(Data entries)
________________

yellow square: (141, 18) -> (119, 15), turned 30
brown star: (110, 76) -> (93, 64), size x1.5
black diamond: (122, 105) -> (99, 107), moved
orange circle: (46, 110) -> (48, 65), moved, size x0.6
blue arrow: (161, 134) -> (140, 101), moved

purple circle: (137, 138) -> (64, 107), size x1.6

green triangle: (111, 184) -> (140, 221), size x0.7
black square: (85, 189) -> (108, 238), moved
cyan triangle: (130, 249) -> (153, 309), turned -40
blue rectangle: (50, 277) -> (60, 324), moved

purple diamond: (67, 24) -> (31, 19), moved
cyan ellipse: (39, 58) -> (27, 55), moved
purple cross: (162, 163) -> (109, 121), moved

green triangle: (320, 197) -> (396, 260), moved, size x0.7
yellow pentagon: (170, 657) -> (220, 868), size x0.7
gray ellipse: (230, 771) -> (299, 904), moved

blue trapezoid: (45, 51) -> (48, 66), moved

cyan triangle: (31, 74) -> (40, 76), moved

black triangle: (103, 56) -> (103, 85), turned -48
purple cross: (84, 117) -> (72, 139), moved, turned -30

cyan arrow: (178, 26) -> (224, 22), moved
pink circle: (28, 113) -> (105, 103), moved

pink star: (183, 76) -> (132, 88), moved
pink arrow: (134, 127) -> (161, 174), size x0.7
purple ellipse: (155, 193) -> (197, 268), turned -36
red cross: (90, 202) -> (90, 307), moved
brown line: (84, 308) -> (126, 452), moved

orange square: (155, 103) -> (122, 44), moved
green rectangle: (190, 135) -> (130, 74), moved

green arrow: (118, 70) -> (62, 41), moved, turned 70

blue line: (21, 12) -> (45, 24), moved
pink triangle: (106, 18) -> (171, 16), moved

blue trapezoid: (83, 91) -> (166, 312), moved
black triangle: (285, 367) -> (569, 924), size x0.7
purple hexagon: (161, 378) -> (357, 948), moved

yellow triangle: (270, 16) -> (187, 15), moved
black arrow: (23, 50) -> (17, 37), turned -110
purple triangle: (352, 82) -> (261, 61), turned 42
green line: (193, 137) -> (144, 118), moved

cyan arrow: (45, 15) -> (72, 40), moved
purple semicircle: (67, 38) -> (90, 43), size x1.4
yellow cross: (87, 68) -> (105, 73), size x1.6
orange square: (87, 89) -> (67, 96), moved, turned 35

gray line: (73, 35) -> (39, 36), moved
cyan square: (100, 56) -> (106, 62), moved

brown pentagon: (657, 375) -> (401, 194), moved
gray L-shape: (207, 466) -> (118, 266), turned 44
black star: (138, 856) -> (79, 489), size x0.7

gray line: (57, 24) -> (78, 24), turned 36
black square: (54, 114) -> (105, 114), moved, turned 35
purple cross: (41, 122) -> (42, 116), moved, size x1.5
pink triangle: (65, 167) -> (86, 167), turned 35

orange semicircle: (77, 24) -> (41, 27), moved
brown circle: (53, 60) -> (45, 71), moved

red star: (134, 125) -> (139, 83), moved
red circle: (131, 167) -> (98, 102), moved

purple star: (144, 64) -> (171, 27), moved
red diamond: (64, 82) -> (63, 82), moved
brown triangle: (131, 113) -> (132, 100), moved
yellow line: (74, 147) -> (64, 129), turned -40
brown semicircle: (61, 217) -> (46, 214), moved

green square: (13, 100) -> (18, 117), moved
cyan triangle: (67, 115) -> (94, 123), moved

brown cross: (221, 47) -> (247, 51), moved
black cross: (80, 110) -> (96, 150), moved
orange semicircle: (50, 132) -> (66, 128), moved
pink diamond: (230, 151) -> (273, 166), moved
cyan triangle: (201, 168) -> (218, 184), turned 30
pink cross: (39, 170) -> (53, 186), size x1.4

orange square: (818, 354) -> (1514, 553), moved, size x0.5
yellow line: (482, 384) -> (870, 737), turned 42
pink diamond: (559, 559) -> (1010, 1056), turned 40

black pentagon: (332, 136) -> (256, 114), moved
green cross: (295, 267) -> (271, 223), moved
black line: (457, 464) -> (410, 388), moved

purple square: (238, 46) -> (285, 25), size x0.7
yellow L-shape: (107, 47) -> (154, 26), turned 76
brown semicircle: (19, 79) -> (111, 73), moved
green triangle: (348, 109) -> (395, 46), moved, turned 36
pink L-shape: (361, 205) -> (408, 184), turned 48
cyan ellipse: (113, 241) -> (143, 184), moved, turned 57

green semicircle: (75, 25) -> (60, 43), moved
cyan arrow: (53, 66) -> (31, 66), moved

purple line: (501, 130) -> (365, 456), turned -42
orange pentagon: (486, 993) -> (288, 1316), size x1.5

________________

ASSIGNED TASK – Go through the entries and return each line where the word "green" appears.

TASK OUTPUT –
green triangle: (111, 184) -> (140, 221), size x0.7
green triangle: (320, 197) -> (396, 260), moved, size x0.7
green rectangle: (190, 135) -> (130, 74), moved
green arrow: (118, 70) -> (62, 41), moved, turned 70
green line: (193, 137) -> (144, 118), moved
green square: (13, 100) -> (18, 117), moved
green cross: (295, 267) -> (271, 223), moved
green triangle: (348, 109) -> (395, 46), moved, turned 36
green semicircle: (75, 25) -> (60, 43), moved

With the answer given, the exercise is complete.